• _ASSIGNED TASK_
All the lines below need to be output exactly, apart from any images.

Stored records
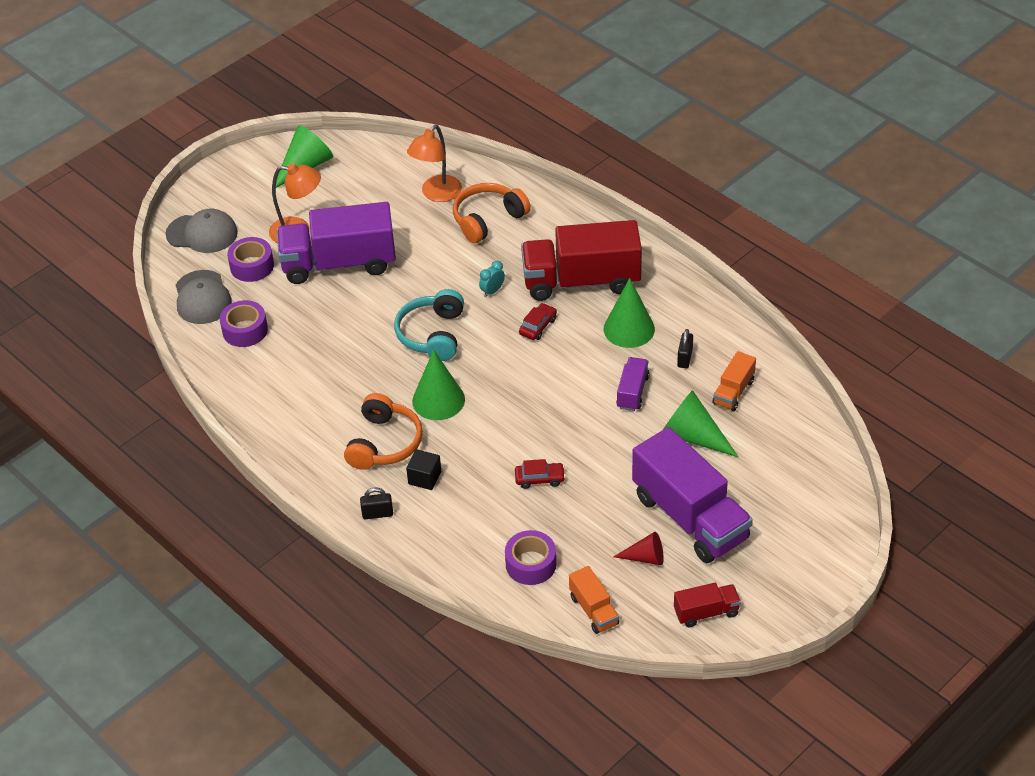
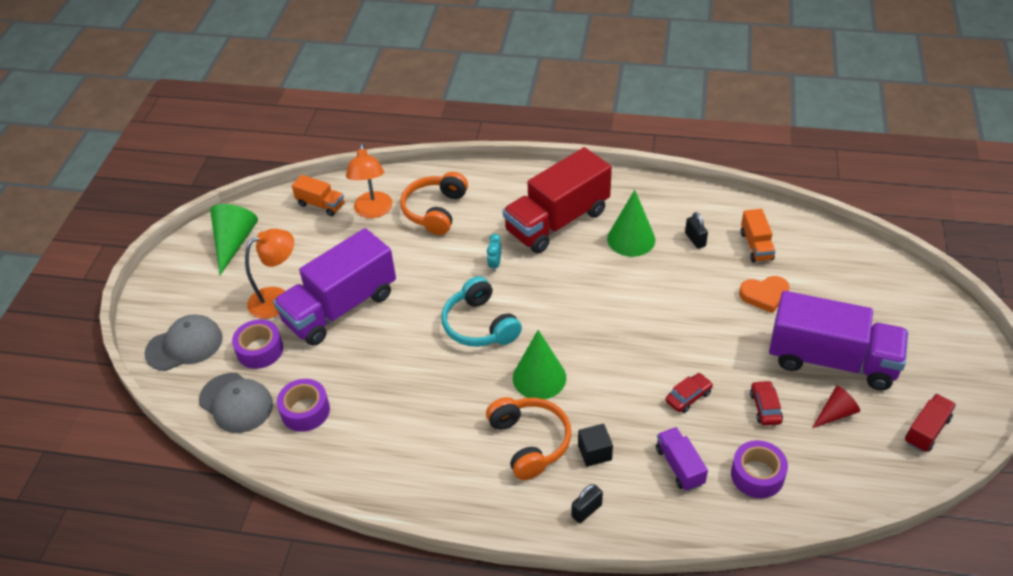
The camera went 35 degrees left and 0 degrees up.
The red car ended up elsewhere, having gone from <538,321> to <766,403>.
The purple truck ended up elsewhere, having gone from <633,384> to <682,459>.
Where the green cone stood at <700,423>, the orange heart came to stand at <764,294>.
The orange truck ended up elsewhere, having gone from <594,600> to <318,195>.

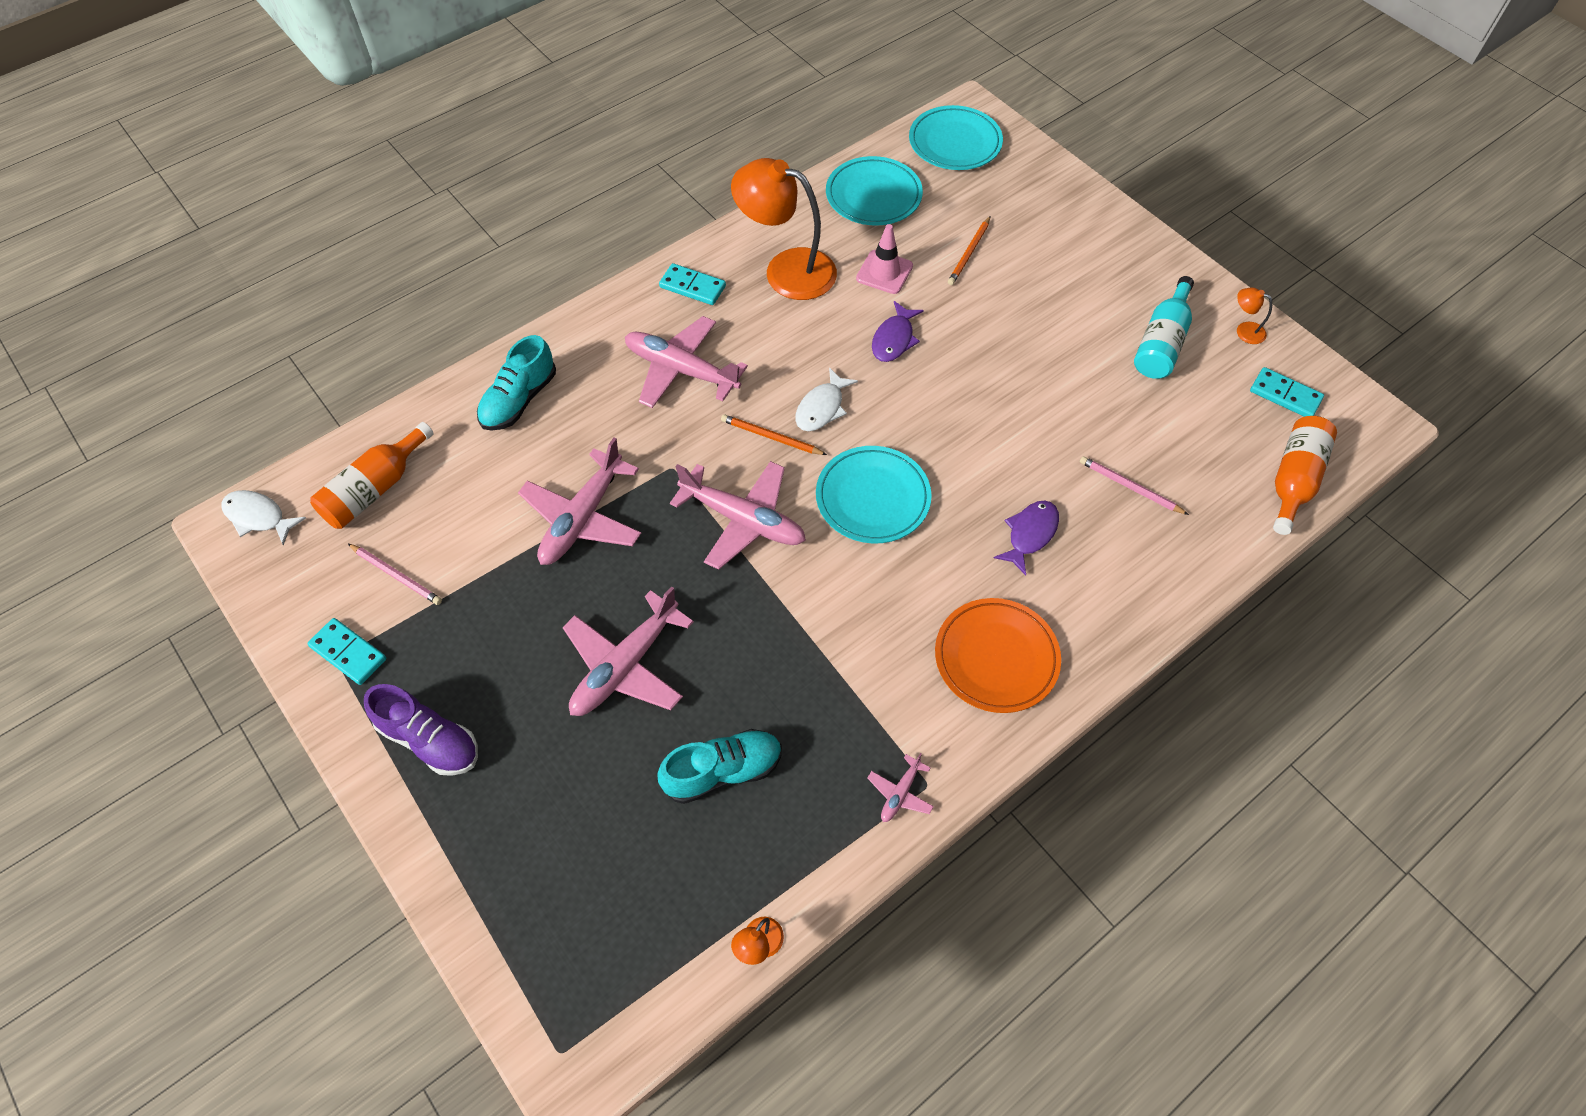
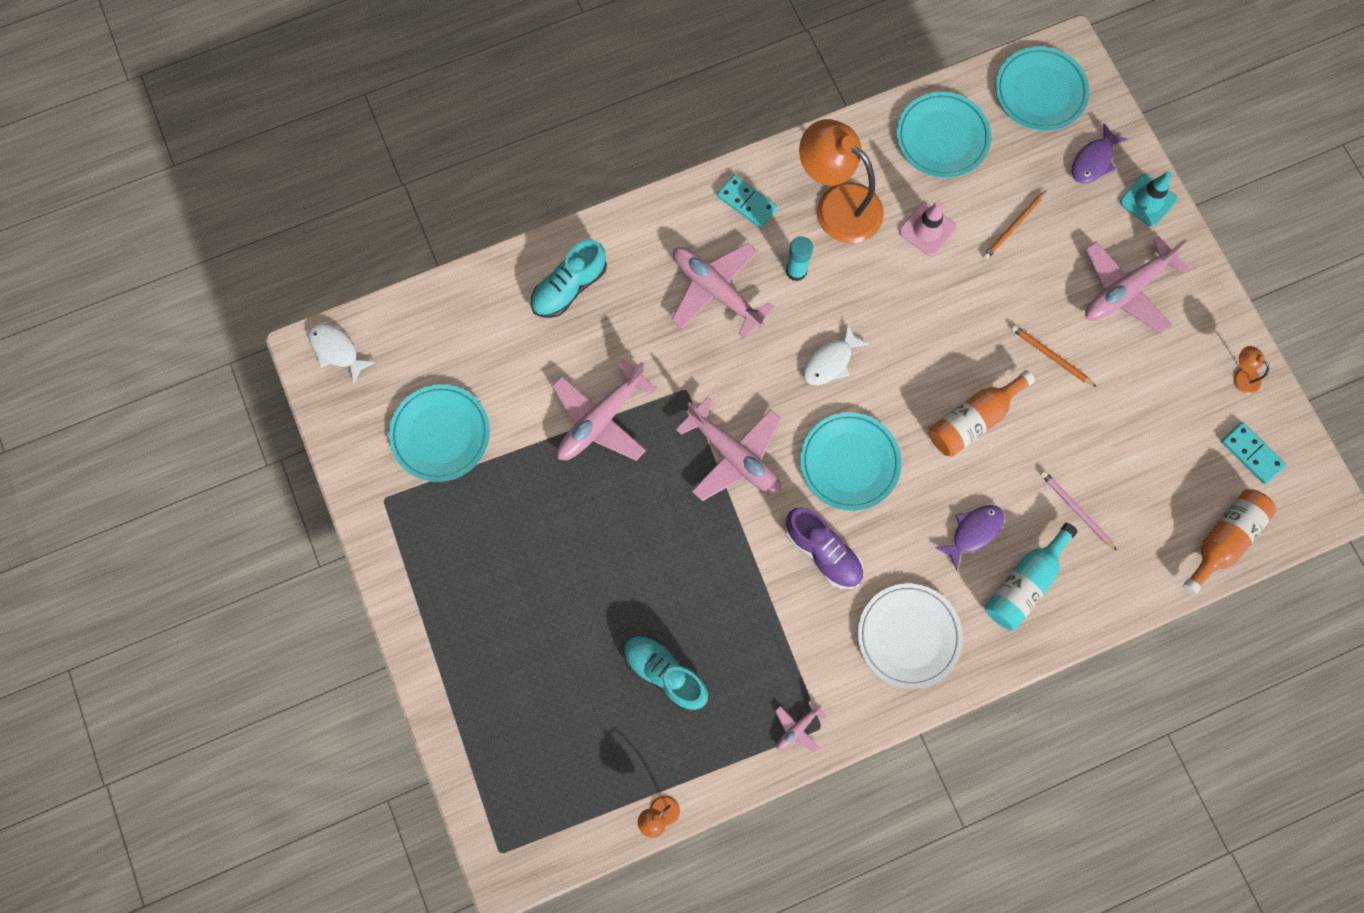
The camera went 15 degrees right and 15 degrees up.
The turquoise bottle ended up elsewhere, having gone from <1164,327> to <1031,576>.
The purple fish ended up elsewhere, having gone from <898,331> to <1100,153>.
The orange pencil ended up elsewhere, having gone from <774,434> to <1054,356>.
The orange bottle ended up elsewhere, having gone from <372,475> to <982,413>.
Where the pink pencil stood at <395,574>, the turquoise plate came to stand at <439,433>.
The pink plane ended up elsewhere, having gone from <628,651> to <1137,284>.
What was the orange plate at <998,655> turned into the white plate at <910,636>.
The second view lost the turquoise domino at <346,651>.
The purple shoe ended up elsewhere, having gone from <421,730> to <824,548>.
The turquoise shoe at <719,766> ended up facing another way, 135 degrees counterclockwise from before.
The second view gained the turquoise traffic cone at <1148,199>.
The second view gained the turquoise glue stick at <799,258>.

• _EXERCISE SOLUTION_
The camera went 35 degrees left and 0 degrees up.
The red car ended up elsewhere, having gone from <538,321> to <766,403>.
The purple truck ended up elsewhere, having gone from <633,384> to <682,459>.
Where the green cone stood at <700,423>, the orange heart came to stand at <764,294>.
The orange truck ended up elsewhere, having gone from <594,600> to <318,195>.

The camera went 15 degrees right and 15 degrees up.
The turquoise bottle ended up elsewhere, having gone from <1164,327> to <1031,576>.
The purple fish ended up elsewhere, having gone from <898,331> to <1100,153>.
The orange pencil ended up elsewhere, having gone from <774,434> to <1054,356>.
The orange bottle ended up elsewhere, having gone from <372,475> to <982,413>.
Where the pink pencil stood at <395,574>, the turquoise plate came to stand at <439,433>.
The pink plane ended up elsewhere, having gone from <628,651> to <1137,284>.
What was the orange plate at <998,655> turned into the white plate at <910,636>.
The second view lost the turquoise domino at <346,651>.
The purple shoe ended up elsewhere, having gone from <421,730> to <824,548>.
The turquoise shoe at <719,766> ended up facing another way, 135 degrees counterclockwise from before.
The second view gained the turquoise traffic cone at <1148,199>.
The second view gained the turquoise glue stick at <799,258>.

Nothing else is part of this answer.